Revision tracking records:

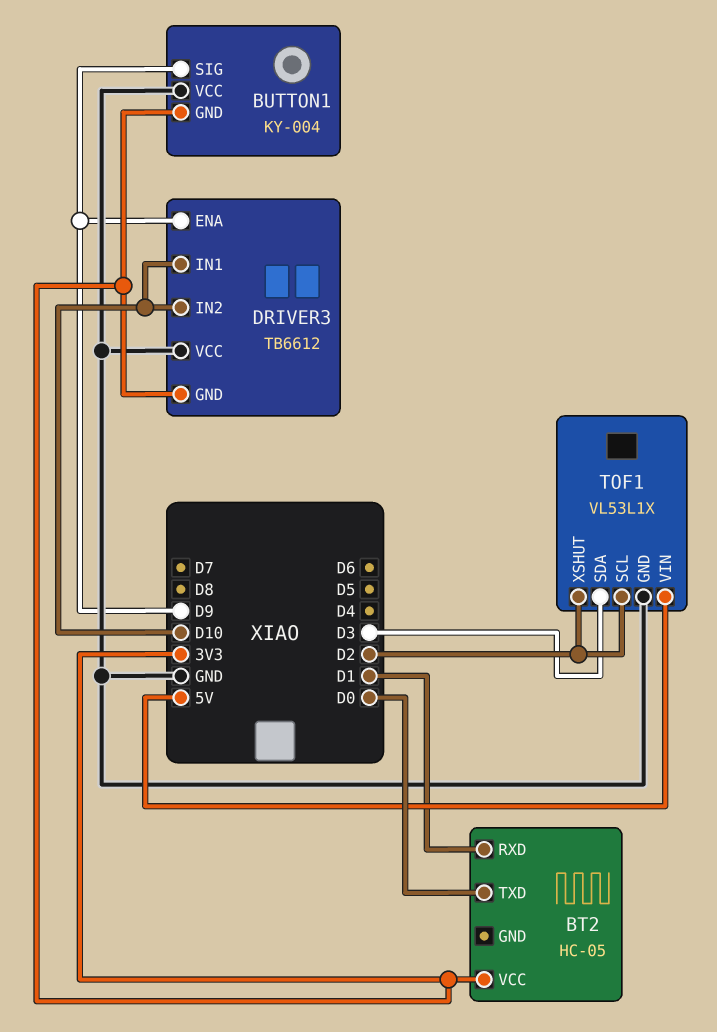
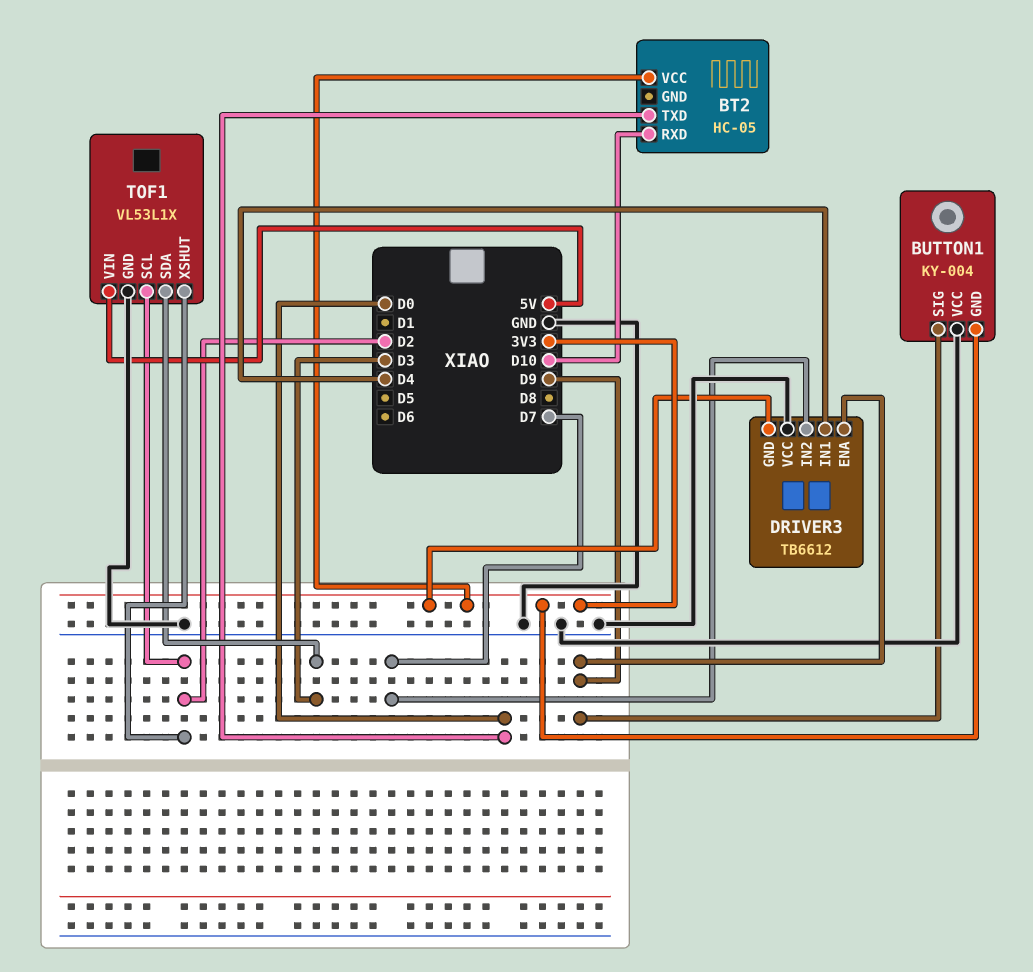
BT2 pin RXD: D1 -> D10
DRIVER3 pin IN1: D10 -> D4
DRIVER3 pin IN2: D10 -> D7

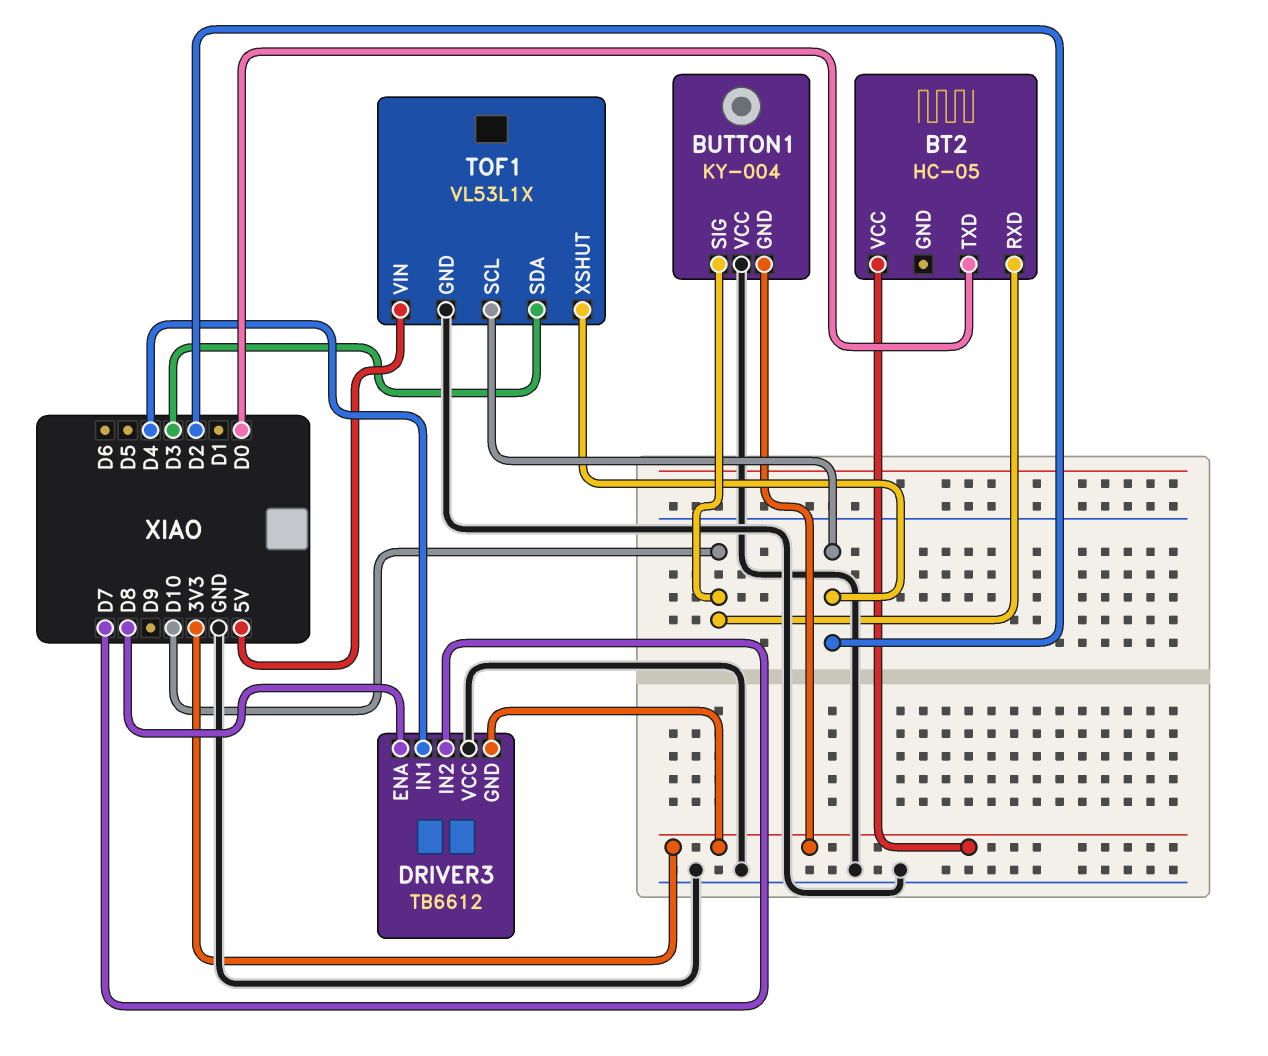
BUTTON1 pin SIG: D9 -> D10
DRIVER3 pin ENA: D9 -> D8

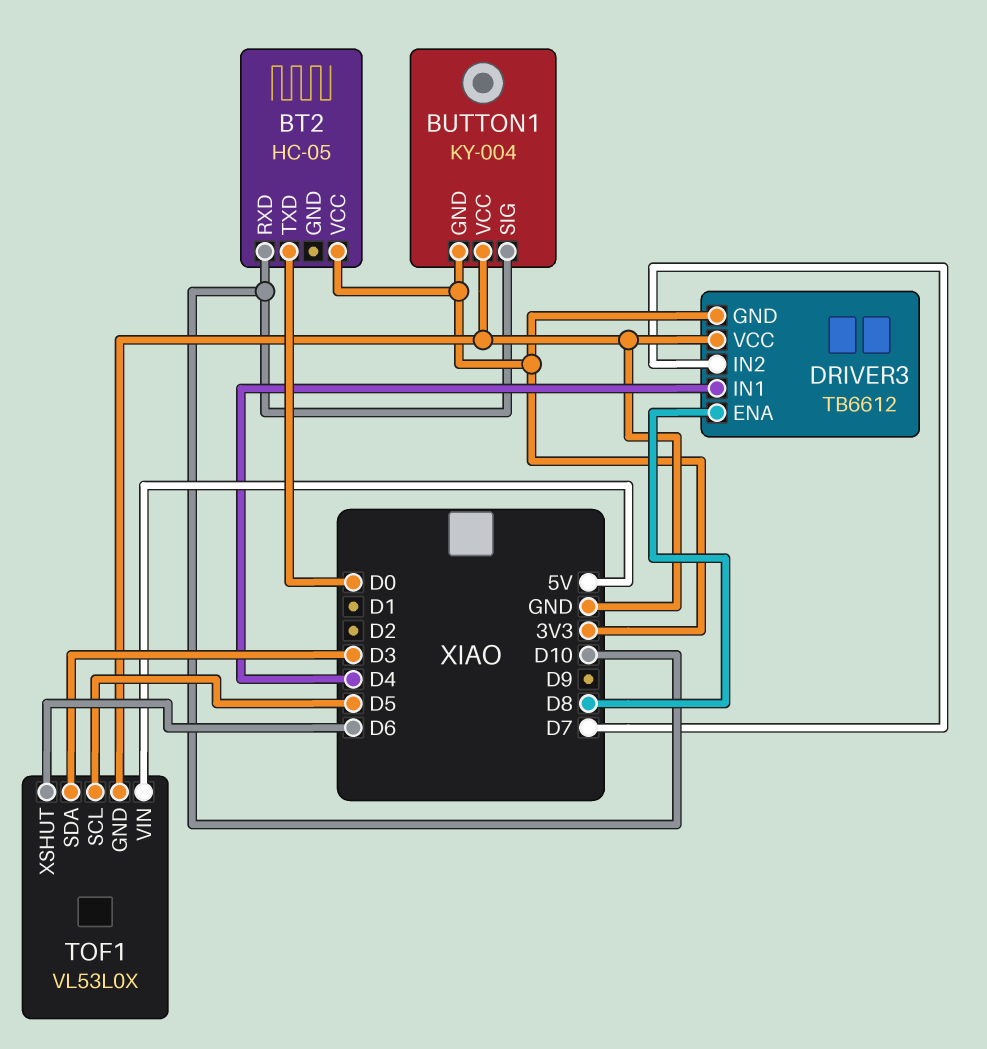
TOF1: VL53L1X -> VL53L0X
TOF1 pin SCL: D2 -> D5
TOF1 pin XSHUT: D2 -> D6

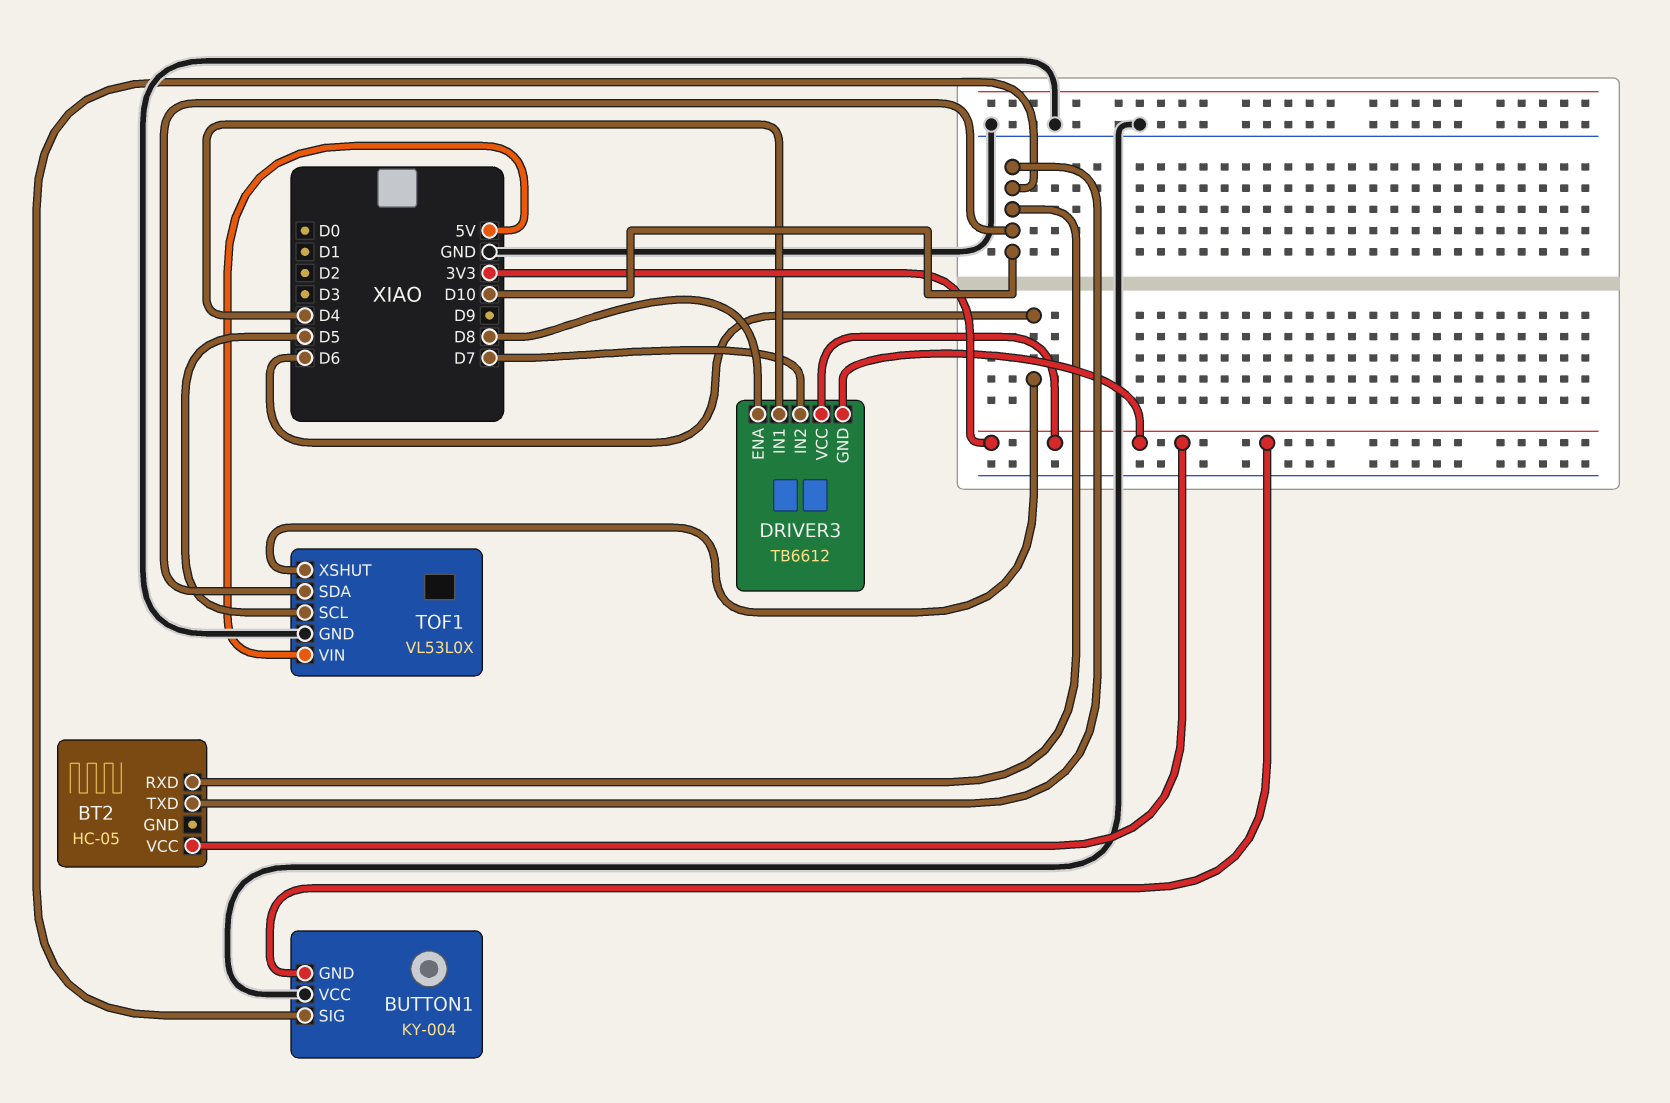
BT2 pin TXD: D0 -> D10
DRIVER3 pin VCC: GND -> 3V3
TOF1 pin SDA: D3 -> D10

__PROBLEM STATEMENT__. In the data above, find the line with "TOF1: VL53L1X -> VL53L0X" and repeat it and every line after it through the end, exactly; leave the pictures out.

__FINISHED TASK__.
TOF1: VL53L1X -> VL53L0X
TOF1 pin SCL: D2 -> D5
TOF1 pin XSHUT: D2 -> D6

BT2 pin TXD: D0 -> D10
DRIVER3 pin VCC: GND -> 3V3
TOF1 pin SDA: D3 -> D10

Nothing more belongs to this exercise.